**WHAT TO PRODUCE**.
Return each entry exactly, omitting nothing.

___ INFORMATION GIVEN

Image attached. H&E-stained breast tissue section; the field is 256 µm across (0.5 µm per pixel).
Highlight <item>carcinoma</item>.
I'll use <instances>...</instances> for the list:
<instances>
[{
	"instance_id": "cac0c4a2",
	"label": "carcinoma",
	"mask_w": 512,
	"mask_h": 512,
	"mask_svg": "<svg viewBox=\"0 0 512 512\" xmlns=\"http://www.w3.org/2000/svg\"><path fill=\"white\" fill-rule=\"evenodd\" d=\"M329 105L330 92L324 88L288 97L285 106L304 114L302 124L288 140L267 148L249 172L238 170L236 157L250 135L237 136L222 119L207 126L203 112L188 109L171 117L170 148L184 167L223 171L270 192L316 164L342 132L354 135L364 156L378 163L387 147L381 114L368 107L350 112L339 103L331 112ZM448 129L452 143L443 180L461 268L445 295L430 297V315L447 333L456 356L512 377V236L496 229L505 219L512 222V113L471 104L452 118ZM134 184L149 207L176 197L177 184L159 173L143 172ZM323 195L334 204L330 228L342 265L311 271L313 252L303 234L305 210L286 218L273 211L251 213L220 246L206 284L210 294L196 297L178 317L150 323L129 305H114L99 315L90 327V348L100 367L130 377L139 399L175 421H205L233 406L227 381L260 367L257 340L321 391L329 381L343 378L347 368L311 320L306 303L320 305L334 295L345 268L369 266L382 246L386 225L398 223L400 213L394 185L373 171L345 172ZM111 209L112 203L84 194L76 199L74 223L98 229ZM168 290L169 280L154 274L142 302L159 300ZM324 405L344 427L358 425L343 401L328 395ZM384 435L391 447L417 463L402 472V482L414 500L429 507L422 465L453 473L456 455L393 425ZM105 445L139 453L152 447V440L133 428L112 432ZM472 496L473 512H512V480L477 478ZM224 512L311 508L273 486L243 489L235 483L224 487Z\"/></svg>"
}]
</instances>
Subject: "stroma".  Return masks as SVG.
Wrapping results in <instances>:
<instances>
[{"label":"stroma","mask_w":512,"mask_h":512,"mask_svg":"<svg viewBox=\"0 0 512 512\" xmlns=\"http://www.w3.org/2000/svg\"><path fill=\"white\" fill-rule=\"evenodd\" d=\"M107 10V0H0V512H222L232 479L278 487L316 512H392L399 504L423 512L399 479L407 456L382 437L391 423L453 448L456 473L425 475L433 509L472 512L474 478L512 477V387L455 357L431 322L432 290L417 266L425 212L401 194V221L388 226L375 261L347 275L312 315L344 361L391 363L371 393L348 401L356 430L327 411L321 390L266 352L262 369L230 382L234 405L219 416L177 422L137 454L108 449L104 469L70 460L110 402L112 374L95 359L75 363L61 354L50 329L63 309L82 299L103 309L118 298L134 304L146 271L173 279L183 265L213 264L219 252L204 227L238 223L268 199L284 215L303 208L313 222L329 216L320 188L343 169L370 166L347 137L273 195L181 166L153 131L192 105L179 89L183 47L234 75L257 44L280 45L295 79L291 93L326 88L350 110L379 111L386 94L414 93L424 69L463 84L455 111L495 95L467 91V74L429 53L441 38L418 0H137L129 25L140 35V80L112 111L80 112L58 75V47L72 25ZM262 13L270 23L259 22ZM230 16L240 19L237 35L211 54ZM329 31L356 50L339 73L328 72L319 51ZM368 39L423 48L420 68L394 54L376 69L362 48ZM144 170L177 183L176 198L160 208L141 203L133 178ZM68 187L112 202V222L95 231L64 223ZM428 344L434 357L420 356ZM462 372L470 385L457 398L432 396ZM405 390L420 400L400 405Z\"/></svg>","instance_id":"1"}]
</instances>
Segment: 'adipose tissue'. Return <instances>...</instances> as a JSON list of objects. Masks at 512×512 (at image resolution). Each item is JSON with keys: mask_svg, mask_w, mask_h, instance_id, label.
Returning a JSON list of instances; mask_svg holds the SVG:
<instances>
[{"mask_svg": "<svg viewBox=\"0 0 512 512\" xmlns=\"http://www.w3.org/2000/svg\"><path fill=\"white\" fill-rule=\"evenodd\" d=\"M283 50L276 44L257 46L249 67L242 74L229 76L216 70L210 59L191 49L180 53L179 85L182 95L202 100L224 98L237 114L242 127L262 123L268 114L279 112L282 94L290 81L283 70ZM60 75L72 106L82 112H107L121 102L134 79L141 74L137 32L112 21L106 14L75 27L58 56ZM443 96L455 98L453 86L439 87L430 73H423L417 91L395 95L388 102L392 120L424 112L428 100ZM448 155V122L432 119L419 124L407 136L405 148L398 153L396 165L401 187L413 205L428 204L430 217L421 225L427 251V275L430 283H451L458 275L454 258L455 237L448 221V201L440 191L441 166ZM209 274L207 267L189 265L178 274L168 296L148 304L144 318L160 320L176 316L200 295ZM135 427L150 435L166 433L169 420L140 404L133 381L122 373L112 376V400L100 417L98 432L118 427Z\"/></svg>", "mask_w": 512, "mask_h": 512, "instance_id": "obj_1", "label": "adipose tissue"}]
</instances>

______

**REPLY TO THE TASK**.
Image attached. H&E-stained breast tissue section; the field is 256 µm across (0.5 µm per pixel).
Highlight <item>carcinoma</item>.
I'll use <instances>...</instances> for the list:
<instances>
[{
	"instance_id": "cac0c4a2",
	"label": "carcinoma",
	"mask_w": 512,
	"mask_h": 512,
	"mask_svg": "<svg viewBox=\"0 0 512 512\" xmlns=\"http://www.w3.org/2000/svg\"><path fill=\"white\" fill-rule=\"evenodd\" d=\"M329 105L330 92L324 88L288 97L285 106L304 114L302 124L288 140L267 148L249 172L238 170L236 157L250 135L237 136L222 119L207 126L203 112L188 109L171 117L170 148L184 167L223 171L270 192L316 164L342 132L354 135L364 156L378 163L387 147L381 114L368 107L350 112L339 103L331 112ZM448 129L452 143L443 180L461 268L445 295L430 297V315L447 333L456 356L512 377V236L496 229L505 219L512 222V113L471 104L452 118ZM134 184L149 207L176 197L177 184L159 173L143 172ZM323 195L334 204L330 228L342 265L311 271L313 252L303 234L305 210L286 218L273 211L251 213L220 246L206 284L210 294L196 297L178 317L150 323L129 305H114L99 315L90 327V348L100 367L130 377L139 399L175 421H205L233 406L227 381L260 367L257 340L321 391L329 381L343 378L347 368L311 320L306 303L320 305L334 295L345 268L369 266L382 246L386 225L398 223L400 213L394 185L373 171L345 172ZM111 209L112 203L84 194L76 199L74 223L98 229ZM168 290L169 280L154 274L142 302L159 300ZM324 405L344 427L358 425L343 401L328 395ZM384 435L391 447L417 463L402 472V482L414 500L429 507L422 465L453 473L456 455L393 425ZM105 445L139 453L152 447V440L133 428L112 432ZM472 496L473 512H512V480L477 478ZM224 512L311 508L273 486L243 489L235 483L224 487Z\"/></svg>"
}]
</instances>
Subject: "stroma".  Return masks as SVG.
Wrapping results in <instances>:
<instances>
[{"label":"stroma","mask_w":512,"mask_h":512,"mask_svg":"<svg viewBox=\"0 0 512 512\" xmlns=\"http://www.w3.org/2000/svg\"><path fill=\"white\" fill-rule=\"evenodd\" d=\"M107 10V0H0V512H222L232 479L278 487L316 512H392L399 504L423 512L399 479L407 456L382 437L391 423L453 448L456 473L425 475L433 509L472 512L474 478L512 477V387L455 357L431 322L432 290L417 266L425 212L401 194V221L388 226L375 261L347 275L312 315L344 361L391 363L371 393L348 401L356 430L327 411L321 390L266 352L262 369L230 382L234 405L219 416L177 422L137 454L108 449L104 469L70 460L110 402L112 374L95 359L75 363L61 354L50 329L63 309L82 299L103 309L118 298L134 304L146 271L173 279L183 265L213 264L219 252L204 227L238 223L268 199L284 215L303 208L313 222L329 216L320 188L343 169L370 166L347 137L273 195L181 166L153 131L192 105L179 89L183 47L234 75L257 44L280 45L295 79L291 93L326 88L350 110L379 111L386 94L414 93L424 69L463 84L455 111L495 95L467 91V74L429 53L441 38L418 0H137L129 25L140 35V80L112 111L80 112L58 75V47L72 25ZM262 13L270 23L259 22ZM230 16L240 19L237 35L211 54ZM329 31L356 50L339 73L328 72L319 51ZM368 39L423 48L420 68L394 54L376 69L362 48ZM144 170L177 183L176 198L160 208L141 203L133 178ZM68 187L112 202V222L95 231L64 223ZM428 344L434 357L420 356ZM462 372L470 385L457 398L432 396ZM405 390L420 400L400 405Z\"/></svg>","instance_id":"1"}]
</instances>
Segment: 'adipose tissue'. Return <instances>...</instances> as a JSON list of objects. Masks at 512×512 (at image resolution). Each item is JSON with keys: mask_svg, mask_w, mask_h, instance_id, label.
Returning a JSON list of instances; mask_svg holds the SVG:
<instances>
[{"mask_svg": "<svg viewBox=\"0 0 512 512\" xmlns=\"http://www.w3.org/2000/svg\"><path fill=\"white\" fill-rule=\"evenodd\" d=\"M283 50L276 44L257 46L249 67L242 74L229 76L216 70L210 59L191 49L180 53L179 85L182 95L202 100L224 98L237 114L242 127L262 123L268 114L279 112L282 94L290 81L283 70ZM60 75L72 106L82 112H107L121 102L134 79L141 74L137 32L112 21L106 14L75 27L58 56ZM443 96L455 98L453 86L439 87L430 73H423L417 91L395 95L388 102L392 120L424 112L428 100ZM448 155V122L432 119L419 124L407 136L405 148L398 153L396 165L401 187L413 205L428 204L430 217L421 225L427 251V275L430 283H451L458 275L454 258L455 237L448 221V201L440 191L441 166ZM209 274L207 267L189 265L178 274L168 296L148 304L144 318L160 320L176 316L200 295ZM135 427L150 435L166 433L169 420L140 404L133 381L122 373L112 376V400L100 417L98 432L118 427Z\"/></svg>", "mask_w": 512, "mask_h": 512, "instance_id": "obj_1", "label": "adipose tissue"}]
</instances>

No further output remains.